What is being asked: Every line holding the string "breast" should be gathered.

Listed entries:
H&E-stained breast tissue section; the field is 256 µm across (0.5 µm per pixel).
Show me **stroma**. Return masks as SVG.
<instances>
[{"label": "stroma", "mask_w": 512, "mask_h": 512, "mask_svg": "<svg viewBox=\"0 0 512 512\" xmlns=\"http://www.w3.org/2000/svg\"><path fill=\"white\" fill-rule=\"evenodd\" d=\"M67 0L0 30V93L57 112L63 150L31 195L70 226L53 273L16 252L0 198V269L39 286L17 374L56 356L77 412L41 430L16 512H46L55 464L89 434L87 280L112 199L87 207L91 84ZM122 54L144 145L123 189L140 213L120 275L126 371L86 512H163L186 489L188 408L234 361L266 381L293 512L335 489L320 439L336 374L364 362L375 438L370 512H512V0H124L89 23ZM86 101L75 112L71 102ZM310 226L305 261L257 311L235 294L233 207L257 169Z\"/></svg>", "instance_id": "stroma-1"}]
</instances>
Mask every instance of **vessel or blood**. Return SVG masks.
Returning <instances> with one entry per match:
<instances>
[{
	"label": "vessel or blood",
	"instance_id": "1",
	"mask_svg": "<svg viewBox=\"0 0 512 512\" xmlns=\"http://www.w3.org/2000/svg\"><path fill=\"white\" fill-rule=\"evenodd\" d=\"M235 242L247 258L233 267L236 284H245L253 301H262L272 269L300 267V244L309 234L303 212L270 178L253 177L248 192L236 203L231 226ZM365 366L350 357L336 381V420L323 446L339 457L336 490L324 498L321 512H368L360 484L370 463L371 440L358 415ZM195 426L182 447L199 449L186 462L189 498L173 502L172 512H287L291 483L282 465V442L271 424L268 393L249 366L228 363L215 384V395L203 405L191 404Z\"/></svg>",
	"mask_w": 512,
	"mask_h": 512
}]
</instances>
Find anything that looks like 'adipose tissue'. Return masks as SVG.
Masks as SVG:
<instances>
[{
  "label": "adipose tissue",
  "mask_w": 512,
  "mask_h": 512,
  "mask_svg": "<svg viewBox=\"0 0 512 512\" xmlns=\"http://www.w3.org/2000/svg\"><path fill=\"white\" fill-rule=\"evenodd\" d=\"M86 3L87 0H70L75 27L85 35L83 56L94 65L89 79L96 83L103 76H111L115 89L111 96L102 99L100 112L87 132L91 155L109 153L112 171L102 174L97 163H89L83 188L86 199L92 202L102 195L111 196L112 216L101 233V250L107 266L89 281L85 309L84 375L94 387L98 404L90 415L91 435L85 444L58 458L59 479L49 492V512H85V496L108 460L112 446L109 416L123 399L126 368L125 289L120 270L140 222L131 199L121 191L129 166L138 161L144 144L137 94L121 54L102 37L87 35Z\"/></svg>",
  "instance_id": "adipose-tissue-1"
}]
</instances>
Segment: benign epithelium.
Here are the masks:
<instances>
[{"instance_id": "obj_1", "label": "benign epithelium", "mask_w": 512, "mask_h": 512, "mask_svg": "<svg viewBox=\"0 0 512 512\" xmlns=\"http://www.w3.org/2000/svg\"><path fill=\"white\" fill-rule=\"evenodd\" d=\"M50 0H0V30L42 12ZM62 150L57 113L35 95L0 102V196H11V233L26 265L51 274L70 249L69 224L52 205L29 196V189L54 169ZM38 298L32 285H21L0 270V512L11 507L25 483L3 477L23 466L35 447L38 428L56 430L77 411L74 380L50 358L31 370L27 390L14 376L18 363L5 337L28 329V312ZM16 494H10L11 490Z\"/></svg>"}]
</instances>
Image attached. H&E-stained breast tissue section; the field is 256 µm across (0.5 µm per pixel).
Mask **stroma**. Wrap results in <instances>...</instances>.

Expected answer:
H&E-stained breast tissue section; the field is 256 µm across (0.5 µm per pixel).
Image attached. H&E-stained breast tissue section; the field is 256 µm across (0.5 µm per pixel).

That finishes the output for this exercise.